Can you repeat these lines with "center" swapped for "midpoint" everywhere it occurs, keeping everything else the same and omitting the pictures?

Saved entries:

◇ ◇ ◇

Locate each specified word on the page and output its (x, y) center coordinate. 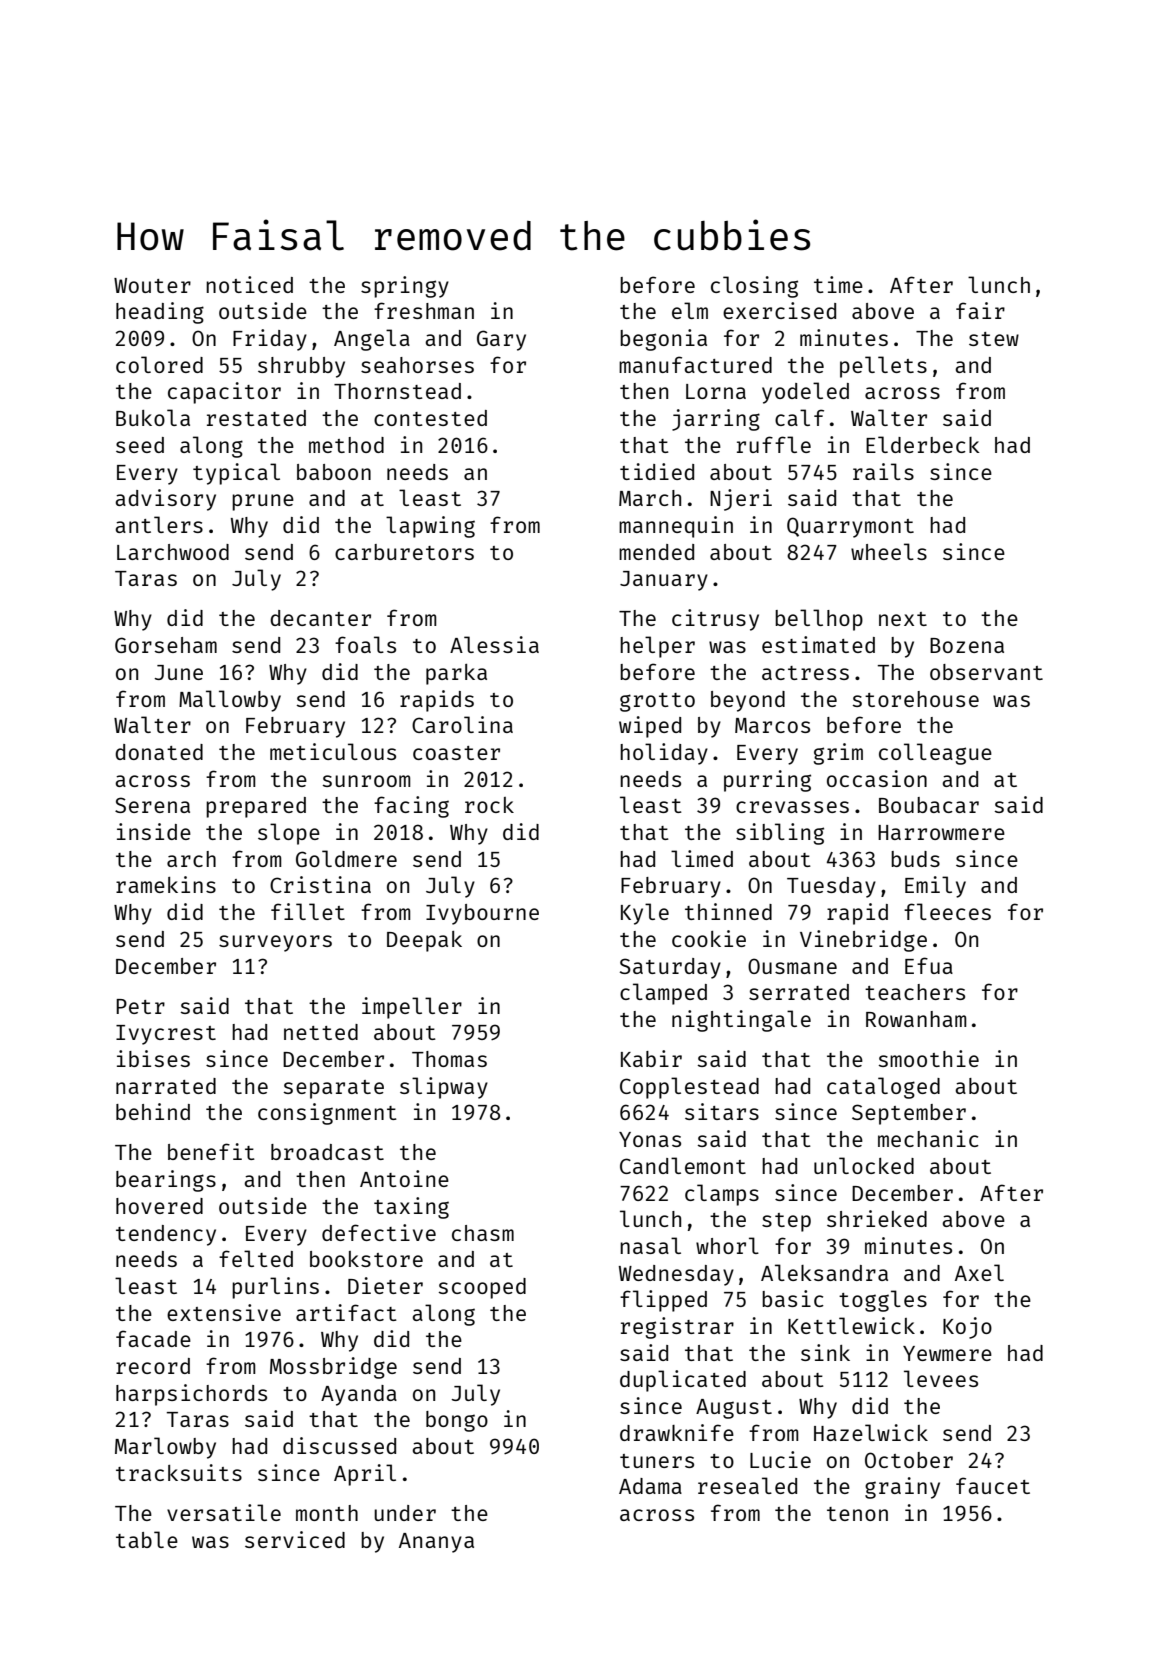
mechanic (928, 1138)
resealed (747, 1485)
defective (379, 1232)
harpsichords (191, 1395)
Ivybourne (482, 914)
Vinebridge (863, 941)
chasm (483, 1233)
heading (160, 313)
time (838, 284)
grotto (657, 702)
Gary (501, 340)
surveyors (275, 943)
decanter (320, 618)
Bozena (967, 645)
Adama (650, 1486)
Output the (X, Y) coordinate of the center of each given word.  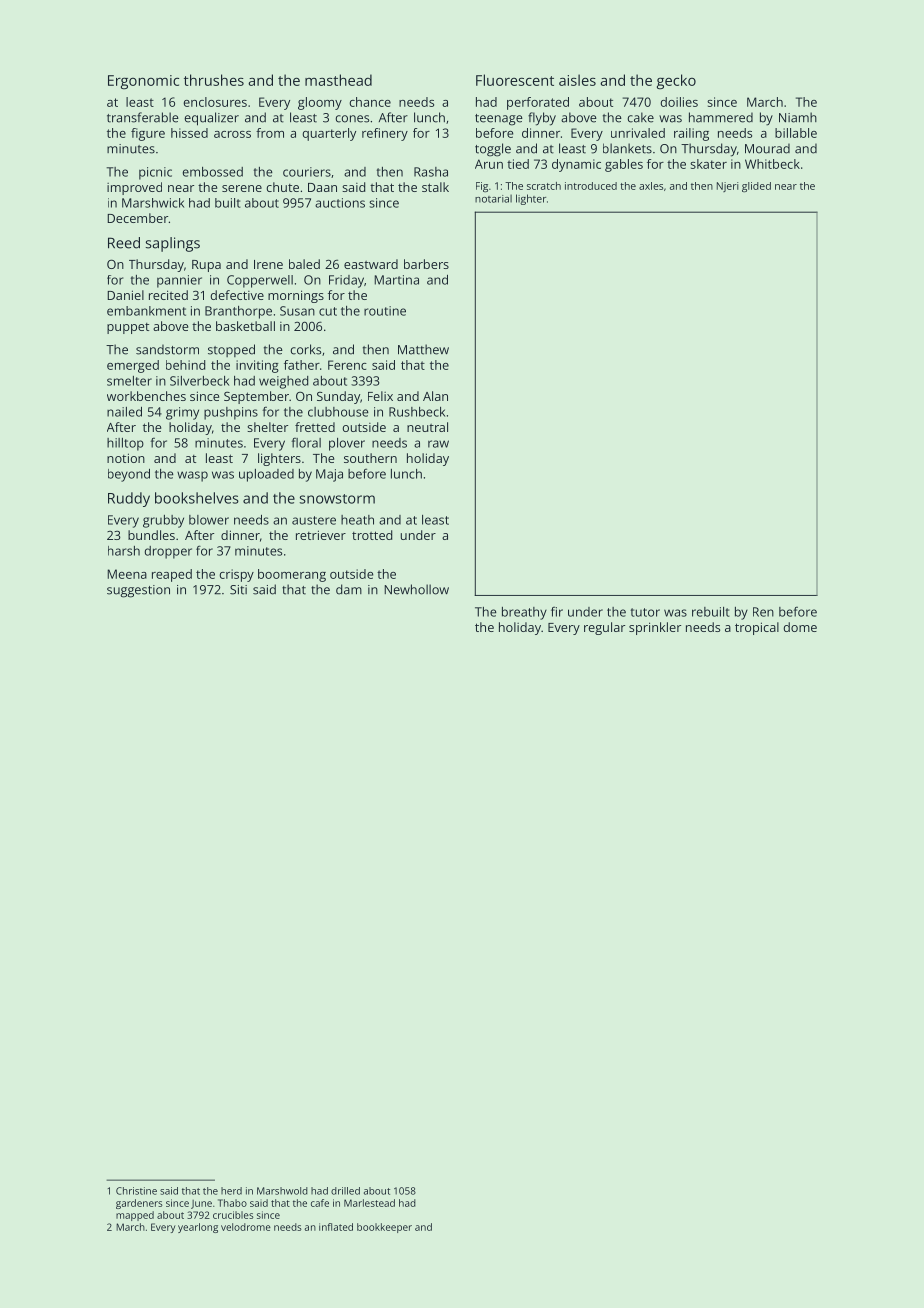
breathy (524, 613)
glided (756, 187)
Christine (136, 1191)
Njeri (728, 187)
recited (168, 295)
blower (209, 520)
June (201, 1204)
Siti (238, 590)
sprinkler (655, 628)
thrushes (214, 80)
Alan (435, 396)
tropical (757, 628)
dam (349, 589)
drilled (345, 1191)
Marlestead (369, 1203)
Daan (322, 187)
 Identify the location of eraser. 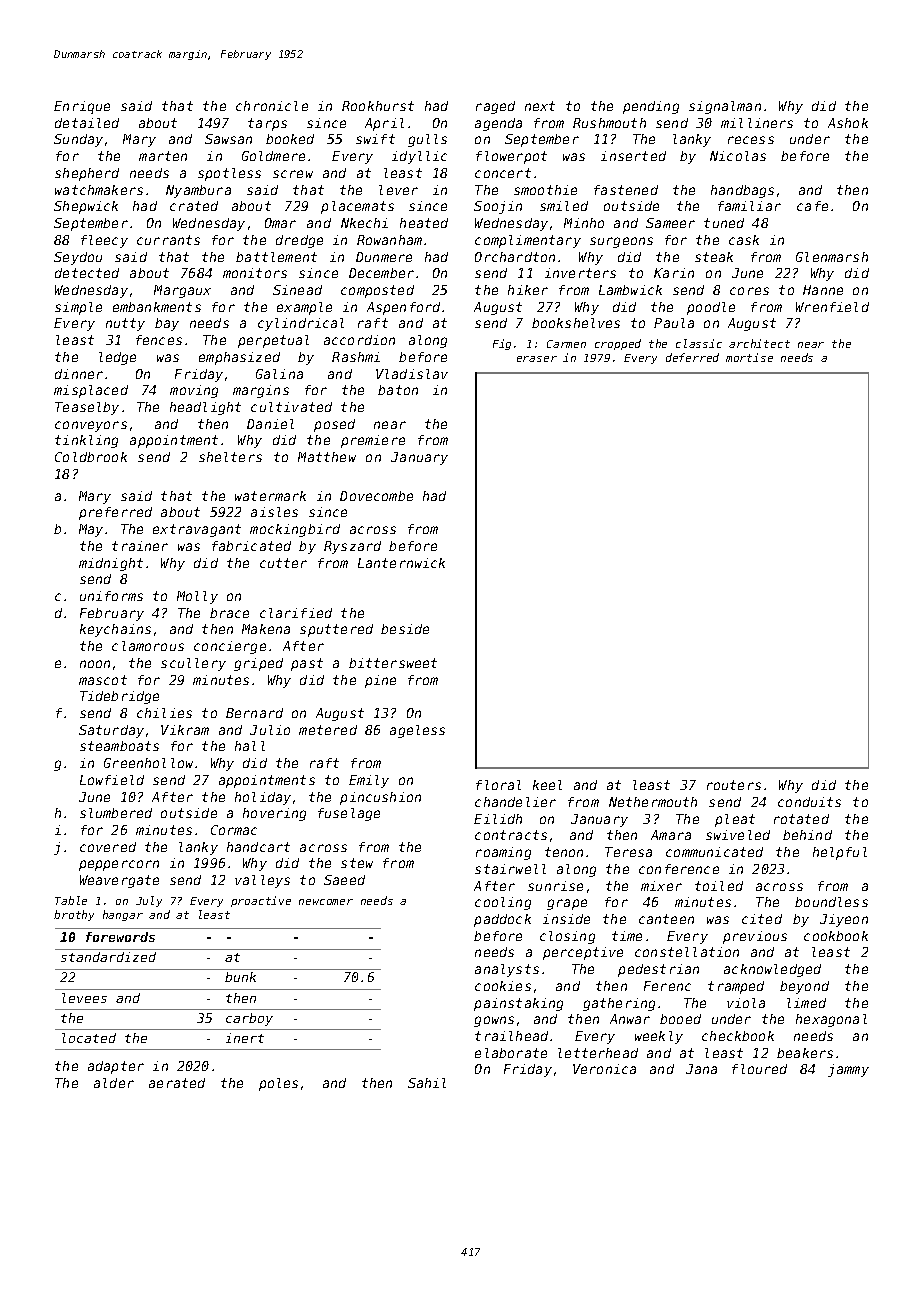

◇ ◇ ◇

THE COMPLETED TASK:
Locate each specified word on the page and output its (x, y) midpoint coordinate. 
mechanic (928, 1138)
resealed (747, 1485)
defective (379, 1232)
harpsichords (191, 1395)
Ivybourne (482, 914)
Vinebridge (863, 941)
chasm (483, 1233)
heading (160, 313)
time (838, 284)
grotto (657, 702)
Gary (501, 340)
surveyors (275, 943)
decanter (320, 618)
Bozena (967, 645)
Adama (650, 1486)
Output the (X, Y) coordinate of the midpoint of each given word.  
breathy (524, 613)
glided (756, 187)
Christine (136, 1191)
Njeri (728, 187)
recited (168, 295)
blower (209, 520)
June (201, 1204)
Siti (238, 590)
sprinkler (655, 628)
thrushes (214, 80)
Alan (435, 396)
tropical (757, 628)
dam (349, 589)
drilled (345, 1191)
Marlestead (369, 1203)
Daan (322, 187)
 Identify the location of eraser. 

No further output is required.